- _WHAT THIS TASK INVOLVES_: Restate word for word the lines of the records below, starting at the line that contains "(138, 560) = (179, 248): blue" and ending at the line that contains "(224, 307) = (153, 450): blue spool -> none", with both of those lines included and nothing else.

- _Items from a data source_:
====================

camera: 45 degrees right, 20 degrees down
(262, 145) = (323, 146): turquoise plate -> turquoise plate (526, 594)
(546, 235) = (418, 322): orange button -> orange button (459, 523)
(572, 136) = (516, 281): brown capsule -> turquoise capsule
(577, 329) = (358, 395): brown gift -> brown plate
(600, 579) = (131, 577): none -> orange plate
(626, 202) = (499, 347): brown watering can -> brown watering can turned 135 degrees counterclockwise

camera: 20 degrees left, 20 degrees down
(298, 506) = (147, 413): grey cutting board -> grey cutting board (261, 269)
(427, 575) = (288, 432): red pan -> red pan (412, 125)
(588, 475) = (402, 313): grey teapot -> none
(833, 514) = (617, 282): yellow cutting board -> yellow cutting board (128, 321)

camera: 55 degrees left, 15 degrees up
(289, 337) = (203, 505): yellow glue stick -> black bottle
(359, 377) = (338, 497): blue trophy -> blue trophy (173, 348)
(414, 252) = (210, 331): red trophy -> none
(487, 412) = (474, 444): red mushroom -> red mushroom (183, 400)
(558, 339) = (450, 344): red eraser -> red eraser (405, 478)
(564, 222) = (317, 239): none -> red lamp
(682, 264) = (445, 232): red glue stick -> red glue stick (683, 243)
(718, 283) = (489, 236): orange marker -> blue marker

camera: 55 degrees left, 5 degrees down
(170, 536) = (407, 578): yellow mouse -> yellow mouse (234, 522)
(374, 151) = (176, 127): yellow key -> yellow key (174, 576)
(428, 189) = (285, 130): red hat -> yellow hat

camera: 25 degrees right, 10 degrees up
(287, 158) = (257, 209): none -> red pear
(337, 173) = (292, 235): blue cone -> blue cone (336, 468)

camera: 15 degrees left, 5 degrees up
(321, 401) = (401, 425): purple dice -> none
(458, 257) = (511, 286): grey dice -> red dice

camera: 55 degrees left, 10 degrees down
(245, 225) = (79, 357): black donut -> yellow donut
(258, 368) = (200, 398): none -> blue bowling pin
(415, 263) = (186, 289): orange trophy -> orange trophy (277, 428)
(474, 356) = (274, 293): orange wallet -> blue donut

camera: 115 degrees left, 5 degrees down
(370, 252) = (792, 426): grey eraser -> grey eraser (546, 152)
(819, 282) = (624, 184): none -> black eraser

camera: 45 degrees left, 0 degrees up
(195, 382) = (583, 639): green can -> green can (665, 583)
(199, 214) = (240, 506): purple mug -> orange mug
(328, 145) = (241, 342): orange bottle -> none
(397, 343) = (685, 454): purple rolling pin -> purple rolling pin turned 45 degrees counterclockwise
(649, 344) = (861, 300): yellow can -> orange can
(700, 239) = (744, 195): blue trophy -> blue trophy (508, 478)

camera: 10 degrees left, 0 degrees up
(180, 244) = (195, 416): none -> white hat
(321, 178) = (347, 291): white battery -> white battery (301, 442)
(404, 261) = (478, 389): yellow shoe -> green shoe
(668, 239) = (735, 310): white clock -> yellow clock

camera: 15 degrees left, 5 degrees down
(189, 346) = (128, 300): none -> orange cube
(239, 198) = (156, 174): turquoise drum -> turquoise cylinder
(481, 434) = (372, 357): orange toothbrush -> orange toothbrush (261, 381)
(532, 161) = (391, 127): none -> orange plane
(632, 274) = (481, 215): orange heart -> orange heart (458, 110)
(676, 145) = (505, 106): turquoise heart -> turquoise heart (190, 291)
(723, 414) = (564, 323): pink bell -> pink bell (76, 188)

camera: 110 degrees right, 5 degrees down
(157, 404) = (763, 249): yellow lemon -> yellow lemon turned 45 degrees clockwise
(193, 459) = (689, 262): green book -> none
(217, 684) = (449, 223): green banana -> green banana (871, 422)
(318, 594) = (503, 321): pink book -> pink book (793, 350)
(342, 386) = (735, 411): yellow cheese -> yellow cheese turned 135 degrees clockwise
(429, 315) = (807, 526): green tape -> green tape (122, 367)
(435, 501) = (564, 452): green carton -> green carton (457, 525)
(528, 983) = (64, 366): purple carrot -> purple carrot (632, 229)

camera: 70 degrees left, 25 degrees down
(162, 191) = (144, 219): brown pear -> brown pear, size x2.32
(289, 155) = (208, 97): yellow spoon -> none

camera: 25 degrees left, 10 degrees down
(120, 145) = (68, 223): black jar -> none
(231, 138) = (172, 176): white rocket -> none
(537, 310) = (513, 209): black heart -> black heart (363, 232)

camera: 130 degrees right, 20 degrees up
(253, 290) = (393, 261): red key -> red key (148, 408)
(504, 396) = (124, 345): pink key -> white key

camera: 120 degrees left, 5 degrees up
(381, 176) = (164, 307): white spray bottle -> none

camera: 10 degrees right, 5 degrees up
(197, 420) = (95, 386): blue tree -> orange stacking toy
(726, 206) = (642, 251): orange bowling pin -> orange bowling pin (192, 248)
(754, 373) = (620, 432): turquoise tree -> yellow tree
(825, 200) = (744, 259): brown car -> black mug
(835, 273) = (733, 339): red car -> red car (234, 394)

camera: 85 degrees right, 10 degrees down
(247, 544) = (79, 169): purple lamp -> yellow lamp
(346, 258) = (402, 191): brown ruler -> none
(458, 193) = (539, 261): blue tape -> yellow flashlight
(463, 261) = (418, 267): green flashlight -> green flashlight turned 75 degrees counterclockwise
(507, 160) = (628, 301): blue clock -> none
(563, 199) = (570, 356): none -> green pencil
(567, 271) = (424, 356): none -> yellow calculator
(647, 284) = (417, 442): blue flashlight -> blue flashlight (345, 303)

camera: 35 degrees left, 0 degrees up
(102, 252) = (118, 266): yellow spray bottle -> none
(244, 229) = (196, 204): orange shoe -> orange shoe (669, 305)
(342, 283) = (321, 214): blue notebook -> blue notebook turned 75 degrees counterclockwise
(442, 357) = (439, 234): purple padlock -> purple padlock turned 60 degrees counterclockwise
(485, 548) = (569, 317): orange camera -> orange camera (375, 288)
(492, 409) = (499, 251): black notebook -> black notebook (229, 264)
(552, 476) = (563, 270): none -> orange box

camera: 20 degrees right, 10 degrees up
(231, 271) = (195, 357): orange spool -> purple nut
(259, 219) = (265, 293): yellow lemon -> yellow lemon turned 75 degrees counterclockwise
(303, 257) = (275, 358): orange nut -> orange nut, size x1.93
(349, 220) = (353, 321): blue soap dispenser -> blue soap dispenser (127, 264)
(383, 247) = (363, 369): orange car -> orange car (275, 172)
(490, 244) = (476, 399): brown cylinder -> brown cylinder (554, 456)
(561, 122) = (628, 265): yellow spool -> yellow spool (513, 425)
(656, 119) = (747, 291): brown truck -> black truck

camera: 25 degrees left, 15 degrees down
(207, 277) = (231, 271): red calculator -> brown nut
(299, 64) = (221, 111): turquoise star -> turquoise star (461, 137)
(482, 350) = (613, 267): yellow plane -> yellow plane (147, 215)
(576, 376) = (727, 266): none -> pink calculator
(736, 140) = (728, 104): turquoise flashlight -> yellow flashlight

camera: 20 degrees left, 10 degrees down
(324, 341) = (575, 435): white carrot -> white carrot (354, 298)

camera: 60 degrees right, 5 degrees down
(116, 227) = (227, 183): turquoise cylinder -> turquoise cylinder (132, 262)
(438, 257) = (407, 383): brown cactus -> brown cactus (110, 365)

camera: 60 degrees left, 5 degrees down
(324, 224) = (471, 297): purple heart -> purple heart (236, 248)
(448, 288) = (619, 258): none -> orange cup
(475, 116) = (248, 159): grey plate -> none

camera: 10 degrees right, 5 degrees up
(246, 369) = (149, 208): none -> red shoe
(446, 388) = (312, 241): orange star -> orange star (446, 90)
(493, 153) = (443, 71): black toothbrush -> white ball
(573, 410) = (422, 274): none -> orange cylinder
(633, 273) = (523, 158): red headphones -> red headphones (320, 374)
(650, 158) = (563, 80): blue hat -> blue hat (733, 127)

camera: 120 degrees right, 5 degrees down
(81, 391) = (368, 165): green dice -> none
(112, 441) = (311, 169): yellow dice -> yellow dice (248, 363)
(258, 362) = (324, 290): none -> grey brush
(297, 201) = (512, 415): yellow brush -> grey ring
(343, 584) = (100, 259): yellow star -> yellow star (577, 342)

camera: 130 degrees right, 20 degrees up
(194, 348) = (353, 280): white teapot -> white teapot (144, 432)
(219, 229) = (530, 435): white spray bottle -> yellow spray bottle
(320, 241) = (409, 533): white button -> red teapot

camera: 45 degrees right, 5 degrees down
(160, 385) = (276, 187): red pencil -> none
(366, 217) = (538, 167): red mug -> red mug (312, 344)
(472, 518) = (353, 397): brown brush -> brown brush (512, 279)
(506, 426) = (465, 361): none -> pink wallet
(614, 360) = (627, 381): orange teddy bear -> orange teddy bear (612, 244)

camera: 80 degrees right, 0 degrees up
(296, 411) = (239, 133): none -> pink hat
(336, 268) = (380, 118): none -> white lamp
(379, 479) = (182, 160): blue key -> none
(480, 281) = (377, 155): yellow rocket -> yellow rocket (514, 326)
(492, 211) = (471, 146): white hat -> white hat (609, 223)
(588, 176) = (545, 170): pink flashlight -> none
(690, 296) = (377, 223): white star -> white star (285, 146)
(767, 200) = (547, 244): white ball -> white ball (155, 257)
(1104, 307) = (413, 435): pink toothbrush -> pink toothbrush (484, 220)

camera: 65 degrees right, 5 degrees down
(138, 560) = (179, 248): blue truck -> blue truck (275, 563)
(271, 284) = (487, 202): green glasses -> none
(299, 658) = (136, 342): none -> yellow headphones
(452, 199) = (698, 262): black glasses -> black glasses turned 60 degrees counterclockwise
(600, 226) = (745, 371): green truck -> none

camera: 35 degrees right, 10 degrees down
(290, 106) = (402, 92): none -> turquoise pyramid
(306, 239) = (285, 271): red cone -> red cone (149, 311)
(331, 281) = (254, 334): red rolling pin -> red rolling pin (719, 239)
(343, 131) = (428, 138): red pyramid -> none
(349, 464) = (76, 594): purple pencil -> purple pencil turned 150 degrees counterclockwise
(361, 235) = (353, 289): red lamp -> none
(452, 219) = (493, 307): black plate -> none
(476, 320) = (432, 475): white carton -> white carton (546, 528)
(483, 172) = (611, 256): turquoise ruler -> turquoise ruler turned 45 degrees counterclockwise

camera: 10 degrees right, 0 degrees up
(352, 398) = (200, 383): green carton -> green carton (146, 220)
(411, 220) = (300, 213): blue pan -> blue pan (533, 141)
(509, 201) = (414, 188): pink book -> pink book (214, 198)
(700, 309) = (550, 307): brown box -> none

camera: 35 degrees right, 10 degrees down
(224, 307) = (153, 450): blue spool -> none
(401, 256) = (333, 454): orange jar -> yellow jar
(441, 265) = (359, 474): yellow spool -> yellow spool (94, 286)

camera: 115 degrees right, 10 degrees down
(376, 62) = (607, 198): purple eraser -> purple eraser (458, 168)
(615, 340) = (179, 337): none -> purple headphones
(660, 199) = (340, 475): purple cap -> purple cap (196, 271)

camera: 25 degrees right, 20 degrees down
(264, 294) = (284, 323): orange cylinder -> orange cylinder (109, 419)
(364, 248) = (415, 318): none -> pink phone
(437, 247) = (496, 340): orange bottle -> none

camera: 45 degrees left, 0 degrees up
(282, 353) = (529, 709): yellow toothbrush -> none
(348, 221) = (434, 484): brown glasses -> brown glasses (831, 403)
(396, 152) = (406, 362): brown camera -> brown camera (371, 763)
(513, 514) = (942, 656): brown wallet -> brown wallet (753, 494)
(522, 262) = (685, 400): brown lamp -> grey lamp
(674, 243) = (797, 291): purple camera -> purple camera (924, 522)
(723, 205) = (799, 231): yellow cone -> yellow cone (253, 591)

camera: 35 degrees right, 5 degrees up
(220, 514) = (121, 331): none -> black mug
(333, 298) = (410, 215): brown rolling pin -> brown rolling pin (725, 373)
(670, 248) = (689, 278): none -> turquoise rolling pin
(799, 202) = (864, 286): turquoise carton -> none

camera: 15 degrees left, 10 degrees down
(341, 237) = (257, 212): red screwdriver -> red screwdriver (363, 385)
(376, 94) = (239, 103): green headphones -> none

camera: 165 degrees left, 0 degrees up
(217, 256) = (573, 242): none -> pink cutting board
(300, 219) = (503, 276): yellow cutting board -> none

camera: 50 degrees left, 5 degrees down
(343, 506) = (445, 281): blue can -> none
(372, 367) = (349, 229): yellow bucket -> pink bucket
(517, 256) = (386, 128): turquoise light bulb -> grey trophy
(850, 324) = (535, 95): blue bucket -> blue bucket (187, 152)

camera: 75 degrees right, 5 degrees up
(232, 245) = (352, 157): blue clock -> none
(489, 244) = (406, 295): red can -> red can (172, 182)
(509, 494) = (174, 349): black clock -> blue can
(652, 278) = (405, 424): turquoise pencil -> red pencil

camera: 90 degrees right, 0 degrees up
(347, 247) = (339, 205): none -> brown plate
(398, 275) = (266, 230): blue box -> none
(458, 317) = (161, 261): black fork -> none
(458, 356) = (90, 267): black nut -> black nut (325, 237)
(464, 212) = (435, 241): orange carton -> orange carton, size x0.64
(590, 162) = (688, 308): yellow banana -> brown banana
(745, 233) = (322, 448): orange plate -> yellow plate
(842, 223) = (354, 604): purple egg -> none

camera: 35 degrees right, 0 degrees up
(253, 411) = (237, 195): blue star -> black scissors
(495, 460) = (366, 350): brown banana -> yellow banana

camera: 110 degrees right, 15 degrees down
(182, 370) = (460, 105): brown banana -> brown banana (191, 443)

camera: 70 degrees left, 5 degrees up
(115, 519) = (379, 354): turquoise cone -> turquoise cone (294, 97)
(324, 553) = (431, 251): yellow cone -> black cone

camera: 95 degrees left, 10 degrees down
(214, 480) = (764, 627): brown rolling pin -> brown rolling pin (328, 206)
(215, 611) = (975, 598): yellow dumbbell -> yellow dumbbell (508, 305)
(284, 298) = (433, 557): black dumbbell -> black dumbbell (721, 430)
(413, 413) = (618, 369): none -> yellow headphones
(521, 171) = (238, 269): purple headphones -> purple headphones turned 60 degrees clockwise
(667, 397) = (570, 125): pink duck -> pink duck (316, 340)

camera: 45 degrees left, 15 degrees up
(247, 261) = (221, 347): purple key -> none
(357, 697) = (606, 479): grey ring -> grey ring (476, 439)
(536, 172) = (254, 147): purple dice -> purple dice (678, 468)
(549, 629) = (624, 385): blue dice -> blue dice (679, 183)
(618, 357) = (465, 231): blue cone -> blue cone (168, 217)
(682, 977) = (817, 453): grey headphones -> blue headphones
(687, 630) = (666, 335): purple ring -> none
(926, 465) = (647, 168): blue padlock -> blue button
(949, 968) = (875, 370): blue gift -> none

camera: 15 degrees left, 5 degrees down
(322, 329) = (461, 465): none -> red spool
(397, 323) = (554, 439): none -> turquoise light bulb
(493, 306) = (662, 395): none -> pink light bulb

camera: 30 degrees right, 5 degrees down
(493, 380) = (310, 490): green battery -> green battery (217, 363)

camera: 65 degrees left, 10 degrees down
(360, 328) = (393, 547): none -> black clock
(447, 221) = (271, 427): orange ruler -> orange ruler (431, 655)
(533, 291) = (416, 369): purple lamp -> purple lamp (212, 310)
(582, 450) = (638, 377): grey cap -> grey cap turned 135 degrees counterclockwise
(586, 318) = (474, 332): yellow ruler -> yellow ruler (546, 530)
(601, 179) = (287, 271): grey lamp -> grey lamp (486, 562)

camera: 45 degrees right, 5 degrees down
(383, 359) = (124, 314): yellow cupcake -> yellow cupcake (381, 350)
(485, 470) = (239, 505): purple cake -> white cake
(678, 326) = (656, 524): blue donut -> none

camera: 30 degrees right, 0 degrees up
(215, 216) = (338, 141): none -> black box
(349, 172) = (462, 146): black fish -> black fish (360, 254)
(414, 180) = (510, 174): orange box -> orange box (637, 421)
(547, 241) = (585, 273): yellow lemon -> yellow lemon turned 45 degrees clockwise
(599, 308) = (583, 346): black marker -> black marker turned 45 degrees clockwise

====================

- _TASK RESULT_:
(138, 560) = (179, 248): blue truck -> blue truck (275, 563)
(271, 284) = (487, 202): green glasses -> none
(299, 658) = (136, 342): none -> yellow headphones
(452, 199) = (698, 262): black glasses -> black glasses turned 60 degrees counterclockwise
(600, 226) = (745, 371): green truck -> none

camera: 35 degrees right, 10 degrees down
(290, 106) = (402, 92): none -> turquoise pyramid
(306, 239) = (285, 271): red cone -> red cone (149, 311)
(331, 281) = (254, 334): red rolling pin -> red rolling pin (719, 239)
(343, 131) = (428, 138): red pyramid -> none
(349, 464) = (76, 594): purple pencil -> purple pencil turned 150 degrees counterclockwise
(361, 235) = (353, 289): red lamp -> none
(452, 219) = (493, 307): black plate -> none
(476, 320) = (432, 475): white carton -> white carton (546, 528)
(483, 172) = (611, 256): turquoise ruler -> turquoise ruler turned 45 degrees counterclockwise

camera: 10 degrees right, 0 degrees up
(352, 398) = (200, 383): green carton -> green carton (146, 220)
(411, 220) = (300, 213): blue pan -> blue pan (533, 141)
(509, 201) = (414, 188): pink book -> pink book (214, 198)
(700, 309) = (550, 307): brown box -> none

camera: 35 degrees right, 10 degrees down
(224, 307) = (153, 450): blue spool -> none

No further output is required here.